* Problem details: Collect every row below that contains the string "none". Case counts.

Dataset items
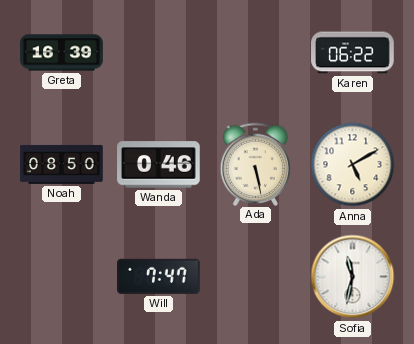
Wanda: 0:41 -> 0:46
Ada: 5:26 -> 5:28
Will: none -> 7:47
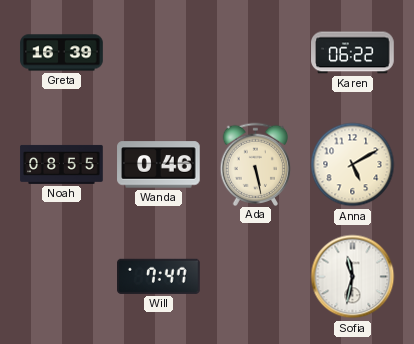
Noah: 08:50 -> 08:55
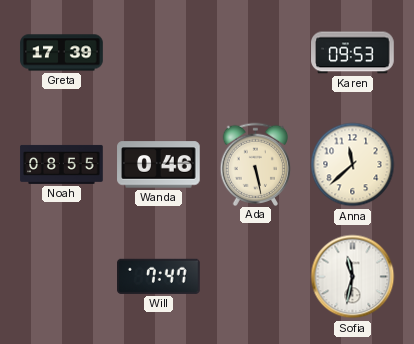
Greta: 16:39 -> 17:39
Karen: 06:22 -> 09:53
Anna: 5:10 -> 11:38
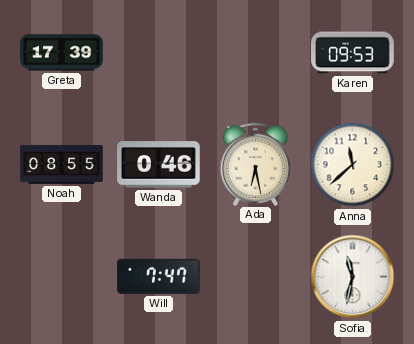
Ada: 5:28 -> 6:28
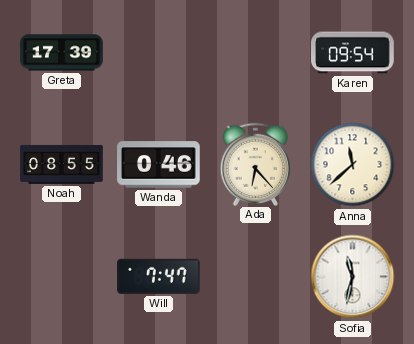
Karen: 09:53 -> 09:54
Ada: 6:28 -> 6:23
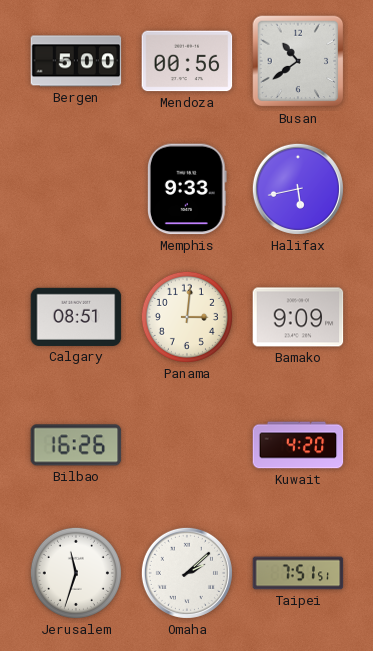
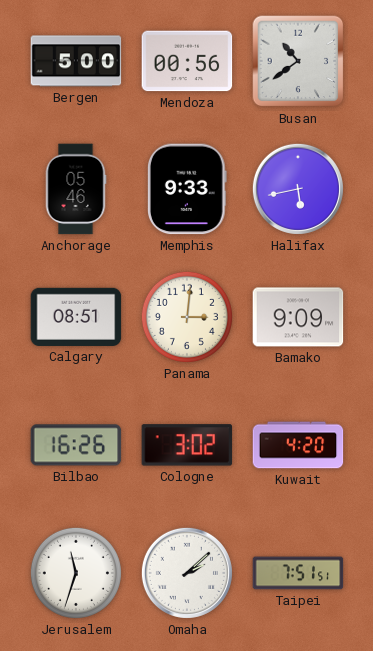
Anchorage: none -> 05:46
Cologne: none -> 3:02
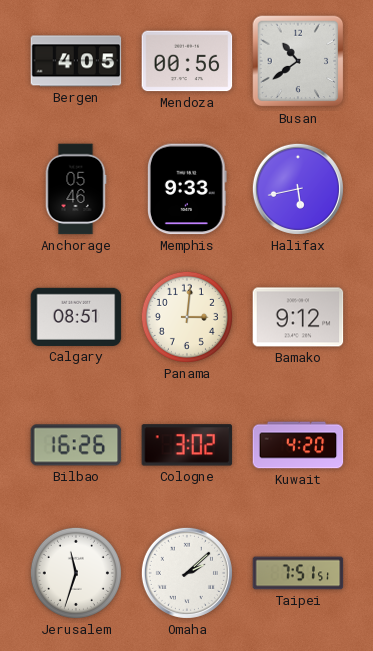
Bergen: 5:00 -> 4:05
Bamako: 9:09 -> 9:12
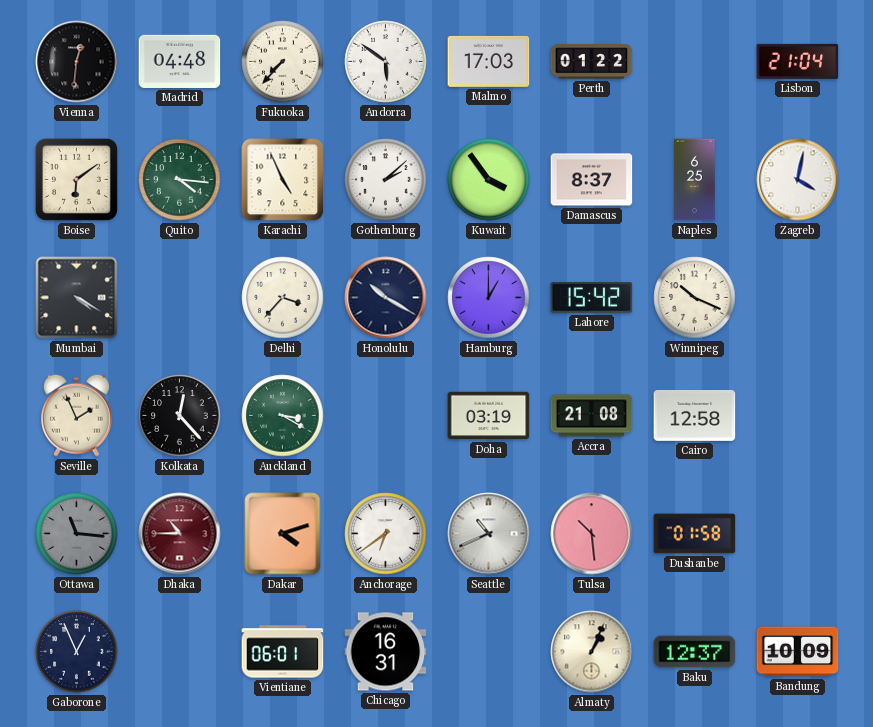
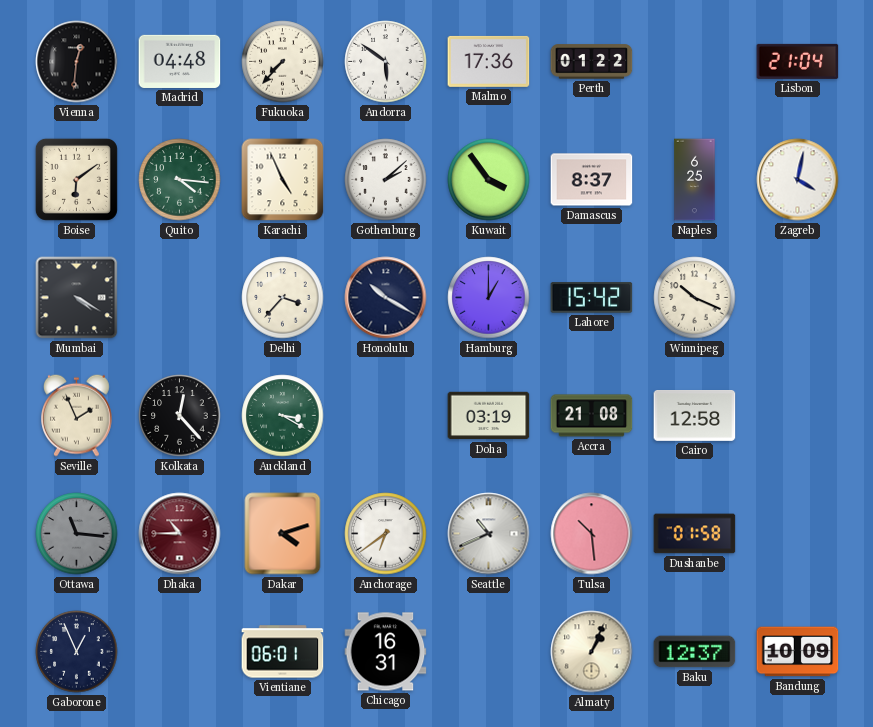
Malmo: 17:03 -> 17:36
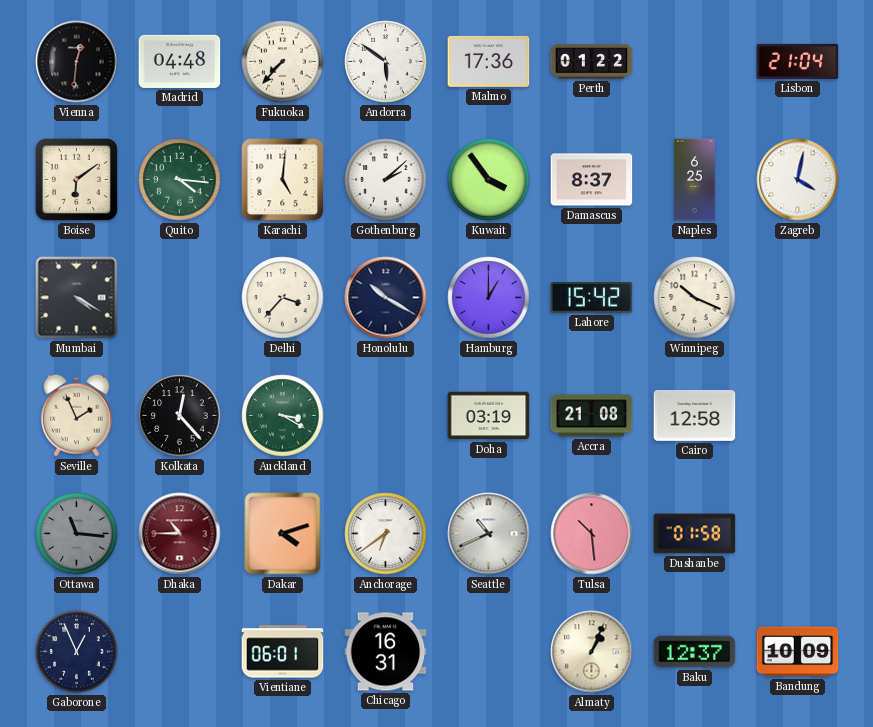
Karachi: 4:56 -> 5:01
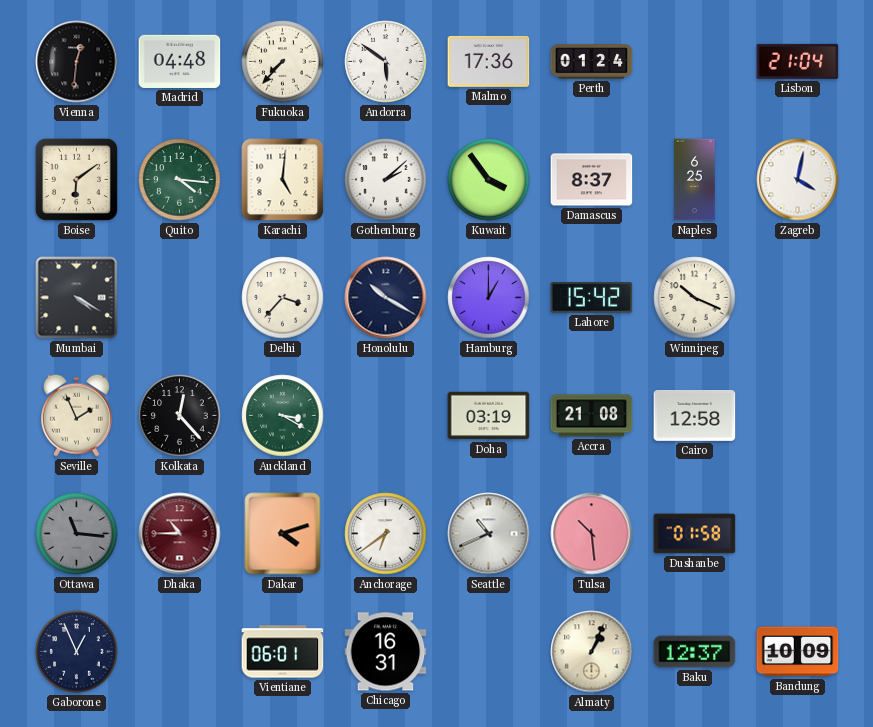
Perth: 01:22 -> 01:24
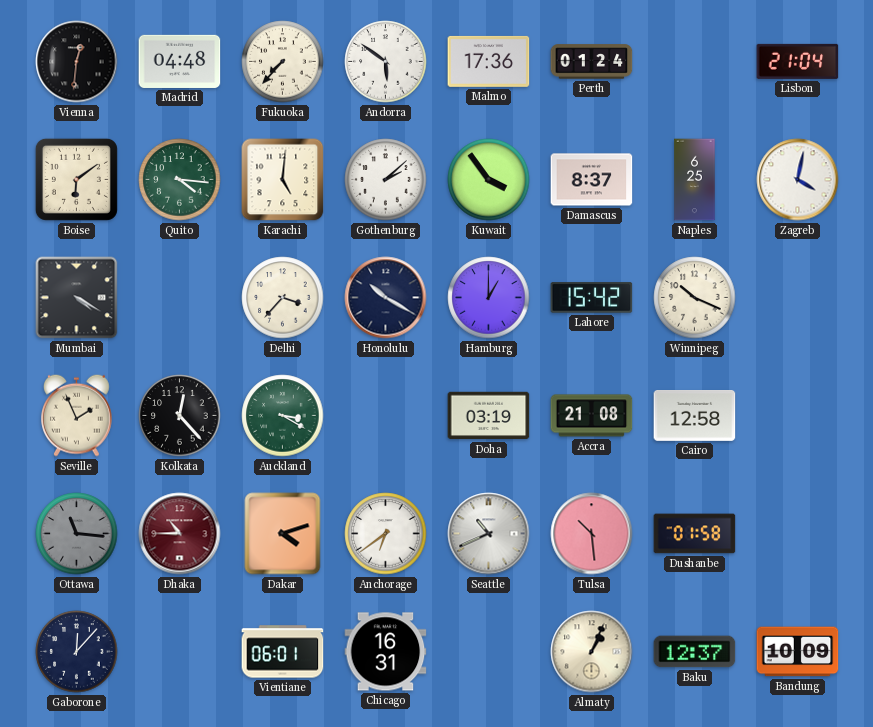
Gaborone: 12:56 -> 12:07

* Correct output:
Will: none -> 7:47
Anchorage: none -> 05:46
Cologne: none -> 3:02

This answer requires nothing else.